Provided information:

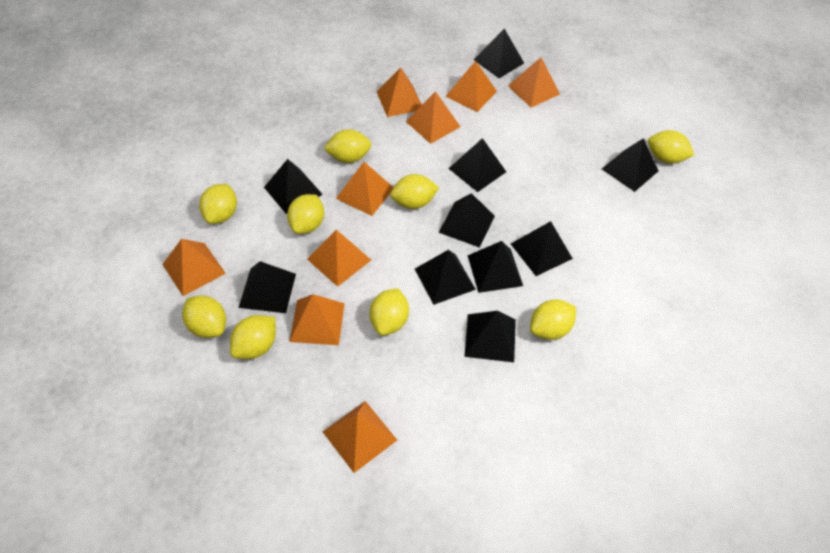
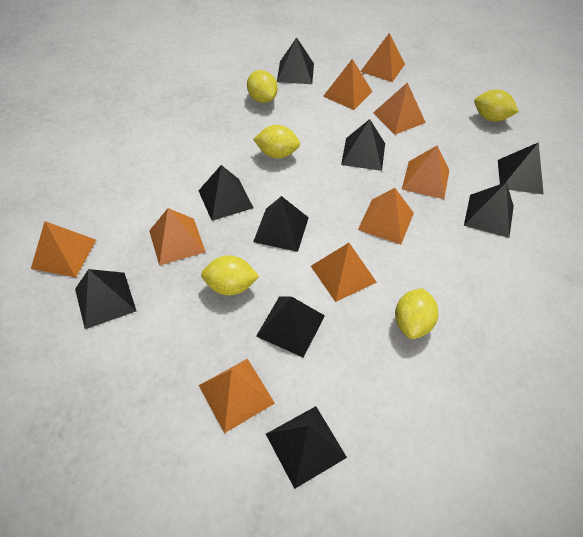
black pyramid: 10 -> 9
yellow lemon: 9 -> 5

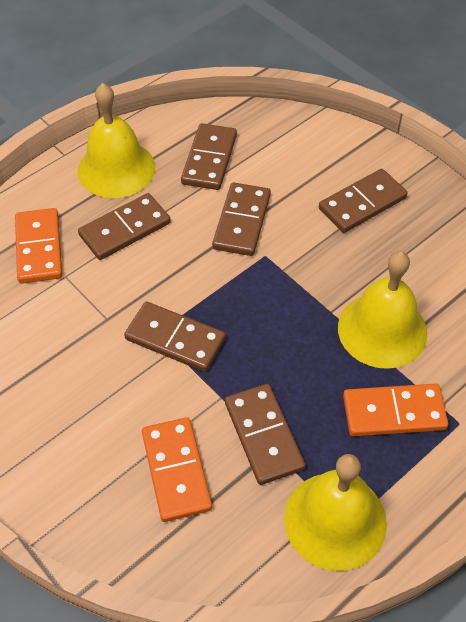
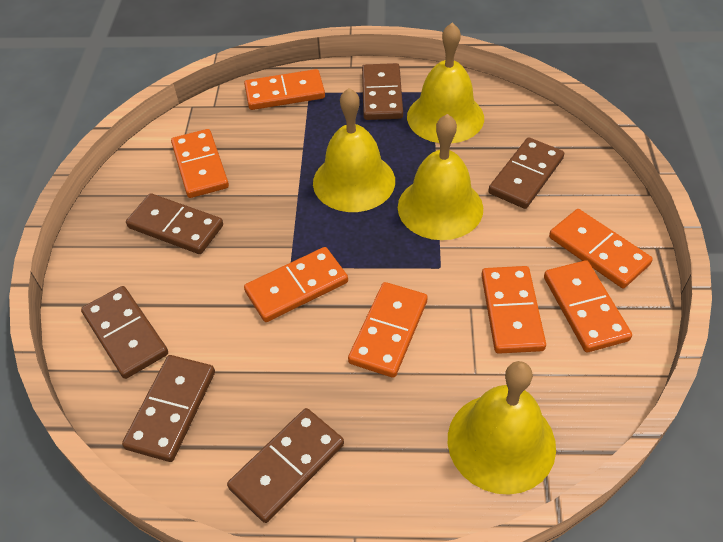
orange domino: 3 -> 7
yellow bell: 3 -> 4

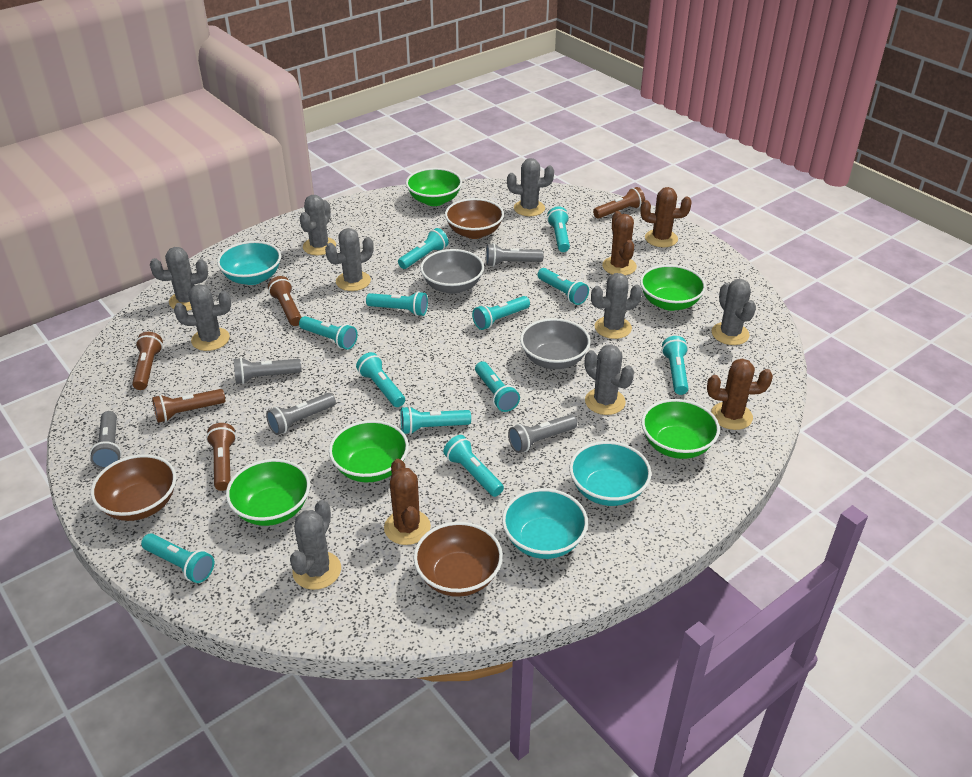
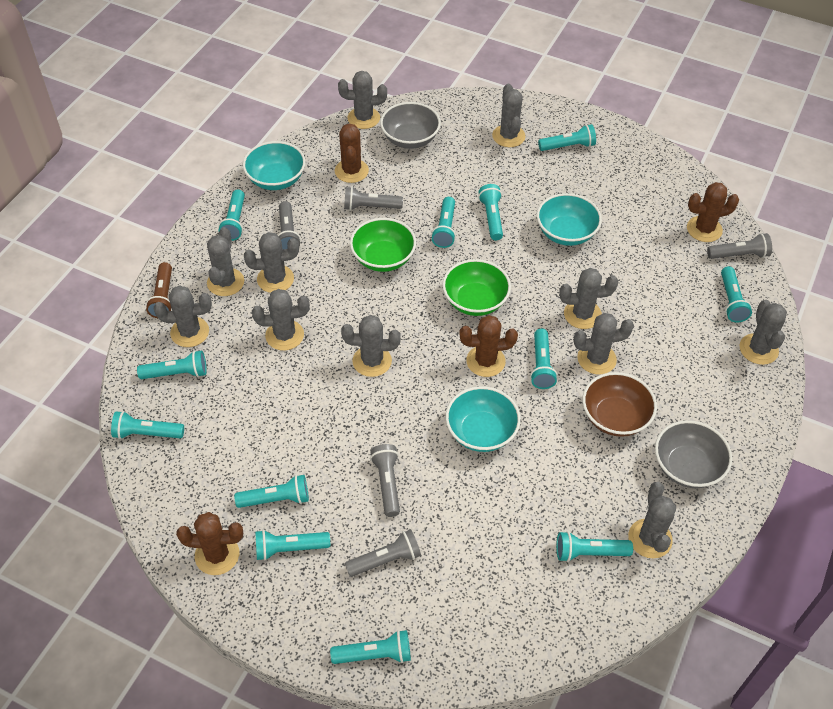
brown bowl: 3 -> 1
brown flashlight: 5 -> 1
green bowl: 5 -> 2
grey cactus: 9 -> 11

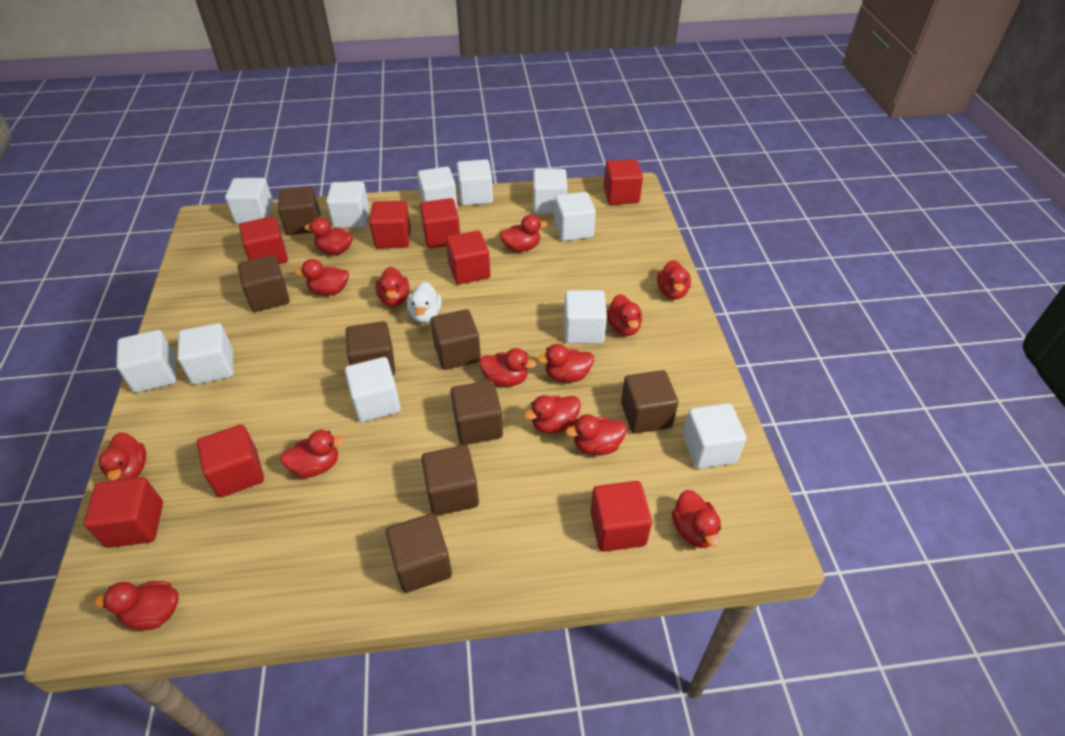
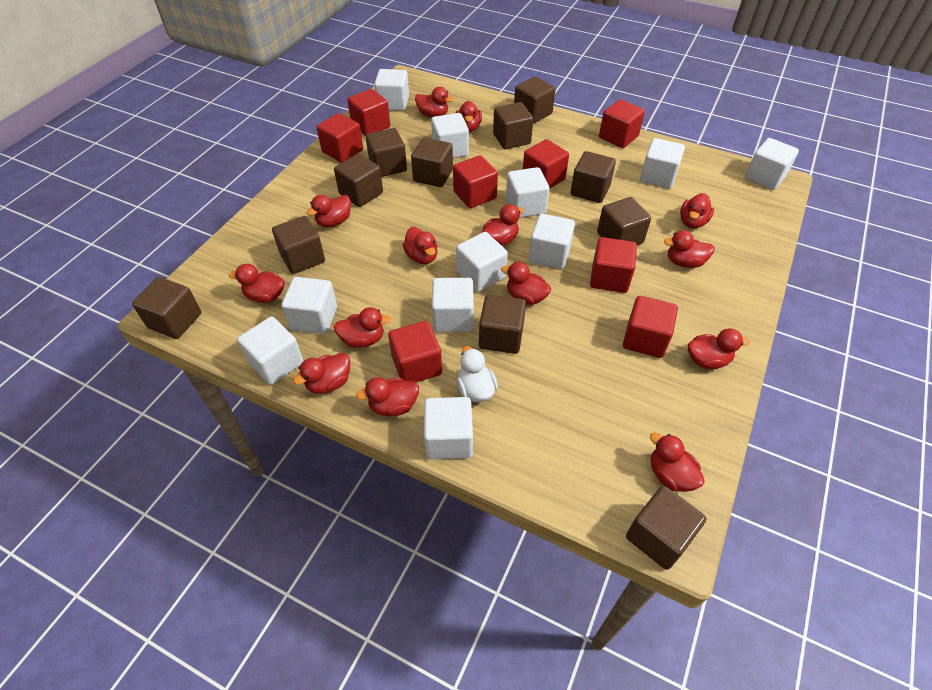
brown cube: 8 -> 11

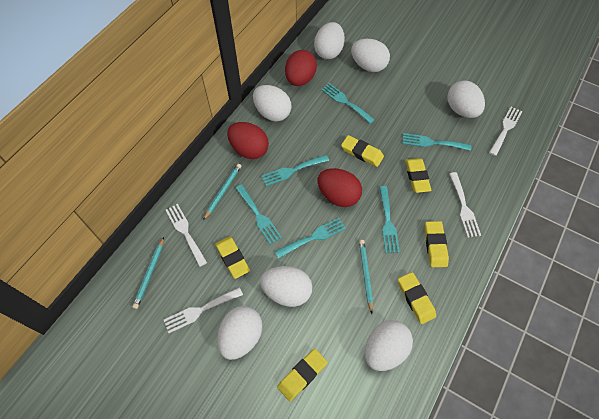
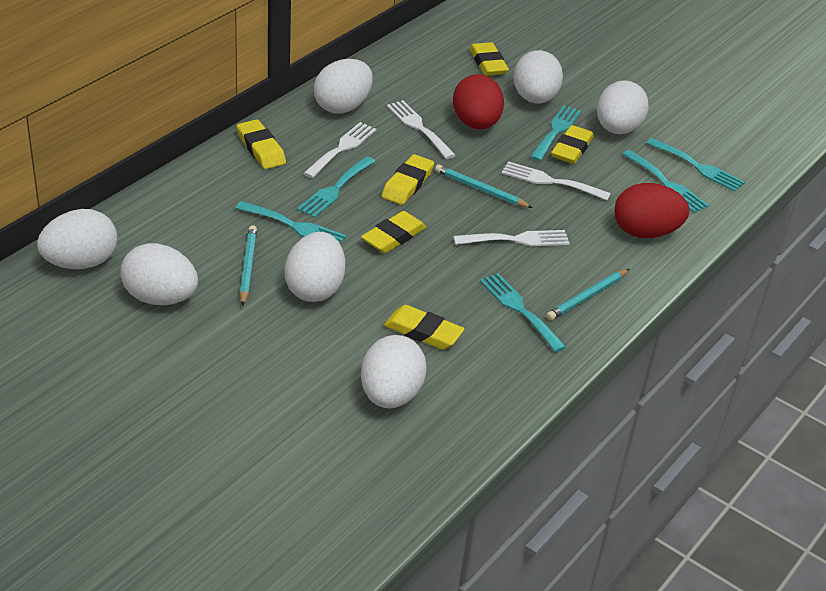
red egg: 3 -> 2

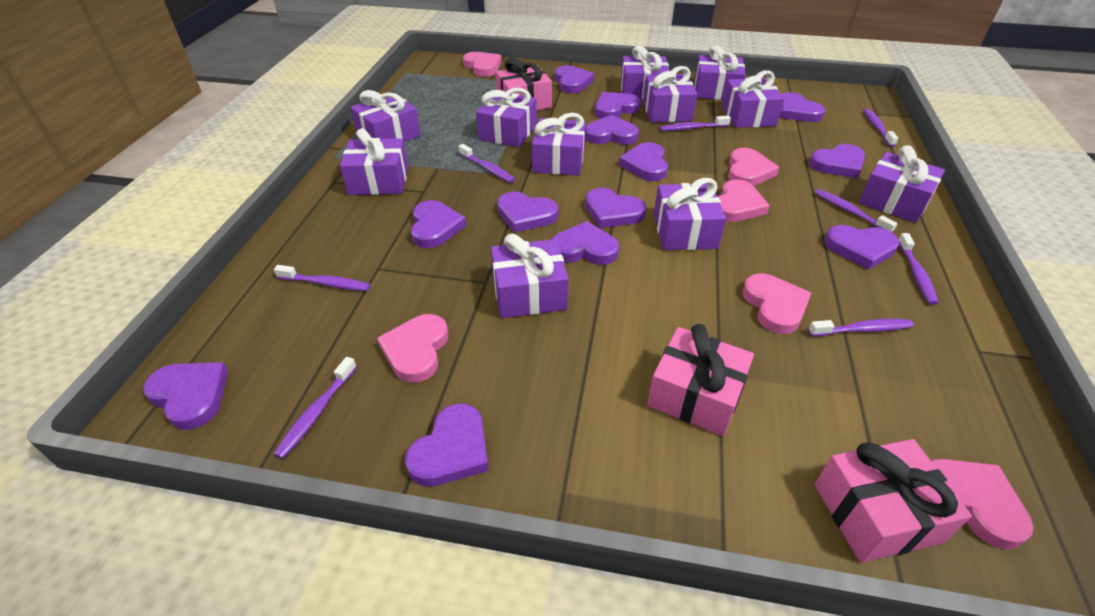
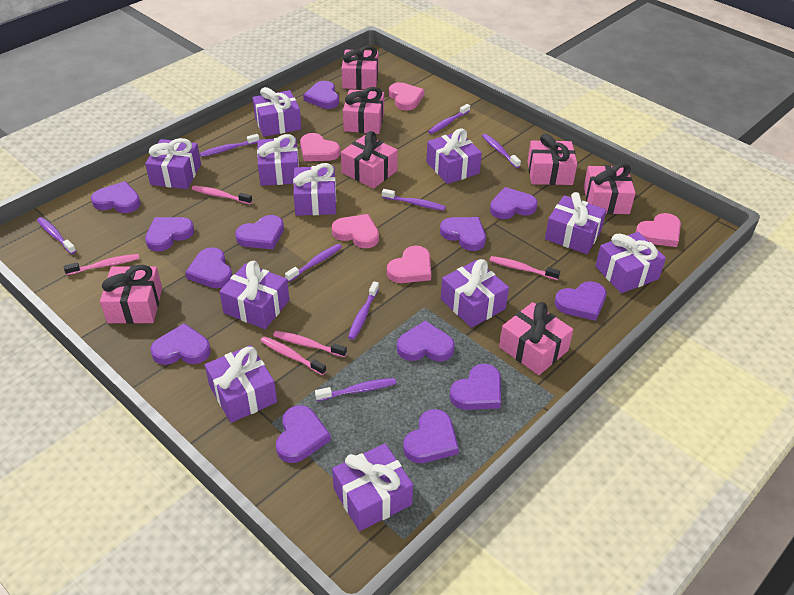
pink gift: 3 -> 7
pink heart: 6 -> 5
pink toothbrush: 0 -> 5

Task prompt:
If a line in the data holds the word "pink", count it, then state the total alone.

Worked solution:
3